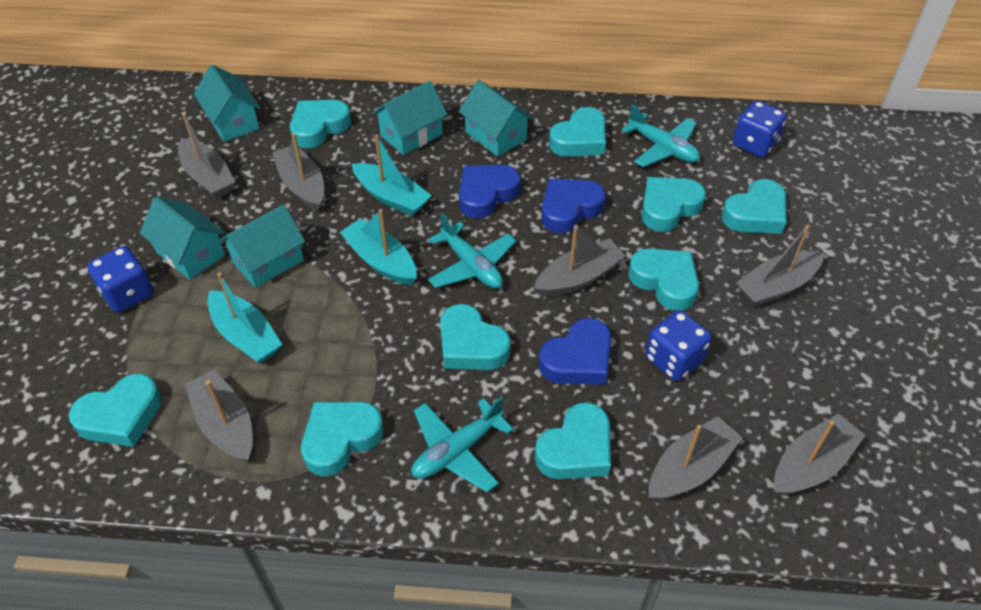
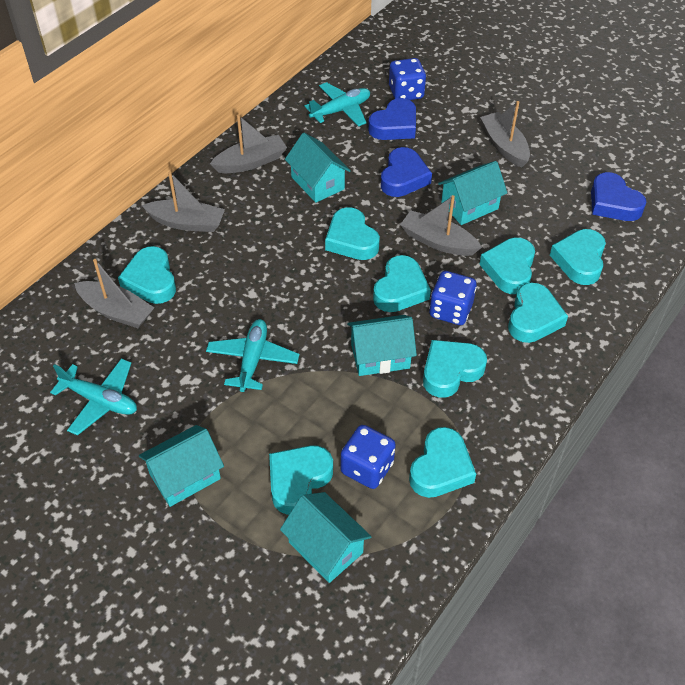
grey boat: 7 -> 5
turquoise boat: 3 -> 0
--
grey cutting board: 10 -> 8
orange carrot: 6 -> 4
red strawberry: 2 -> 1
--
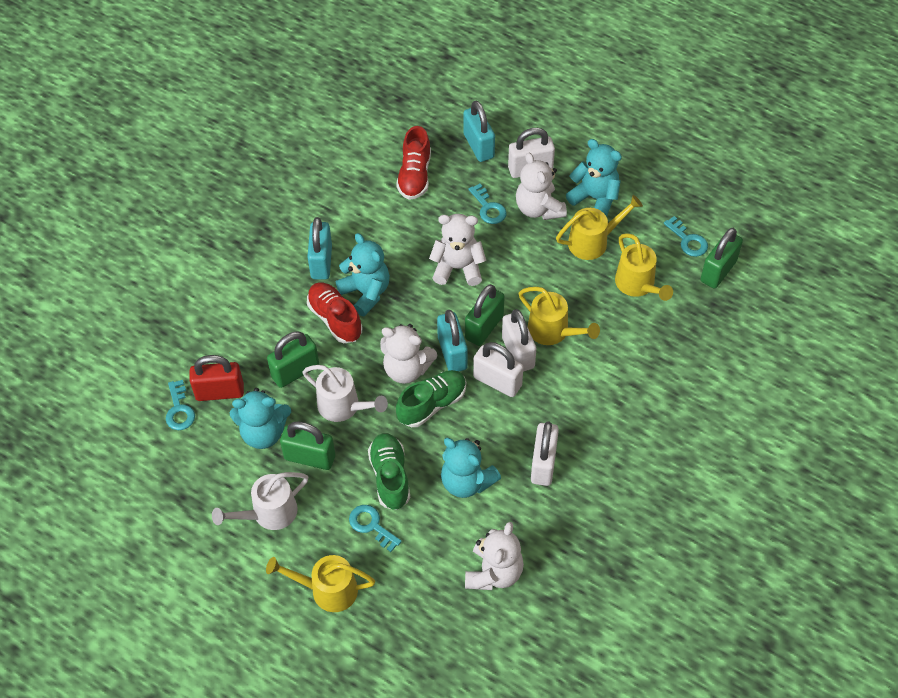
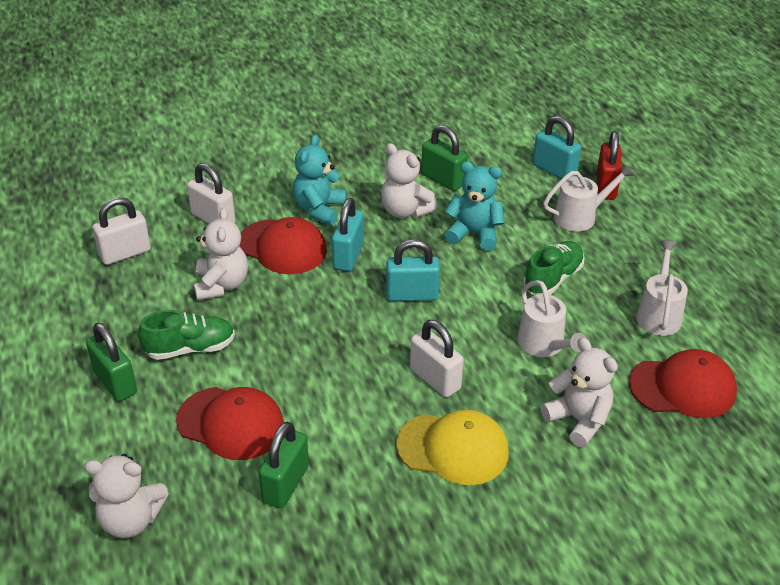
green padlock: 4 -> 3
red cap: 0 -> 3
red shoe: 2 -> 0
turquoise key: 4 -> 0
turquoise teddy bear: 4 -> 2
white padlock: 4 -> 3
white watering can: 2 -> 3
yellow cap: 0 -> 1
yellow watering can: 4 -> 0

# [Brief]
Print again the lines of the entries above that fall between the line holding "red cap: 0 -> 3" and the line holding "yellow watering can: 4 -> 0", inclusive, exactly as they stand.

# [Answer section]
red cap: 0 -> 3
red shoe: 2 -> 0
turquoise key: 4 -> 0
turquoise teddy bear: 4 -> 2
white padlock: 4 -> 3
white watering can: 2 -> 3
yellow cap: 0 -> 1
yellow watering can: 4 -> 0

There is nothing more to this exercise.